## Material supplied

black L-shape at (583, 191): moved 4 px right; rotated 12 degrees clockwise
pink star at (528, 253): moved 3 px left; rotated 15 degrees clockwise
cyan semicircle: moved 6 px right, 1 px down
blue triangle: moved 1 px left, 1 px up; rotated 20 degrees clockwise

---

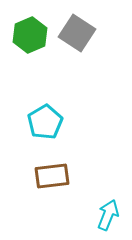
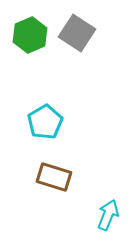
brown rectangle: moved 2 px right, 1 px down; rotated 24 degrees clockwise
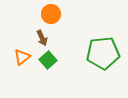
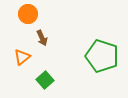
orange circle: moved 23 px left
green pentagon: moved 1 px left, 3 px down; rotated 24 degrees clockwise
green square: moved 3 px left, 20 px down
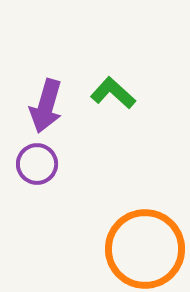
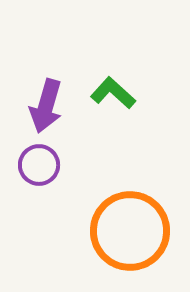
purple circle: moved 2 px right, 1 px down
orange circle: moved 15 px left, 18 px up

---

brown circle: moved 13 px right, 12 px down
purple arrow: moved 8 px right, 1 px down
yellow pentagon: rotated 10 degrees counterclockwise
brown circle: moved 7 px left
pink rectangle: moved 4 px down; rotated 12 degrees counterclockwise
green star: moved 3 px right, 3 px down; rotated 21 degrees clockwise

## Problem description
All that should be written out is the stretch of lines above between the one holding "black L-shape at" and the one holding "blue triangle: moved", inclusive, exactly as given.

## Completed task
black L-shape at (583, 191): moved 4 px right; rotated 12 degrees clockwise
pink star at (528, 253): moved 3 px left; rotated 15 degrees clockwise
cyan semicircle: moved 6 px right, 1 px down
blue triangle: moved 1 px left, 1 px up; rotated 20 degrees clockwise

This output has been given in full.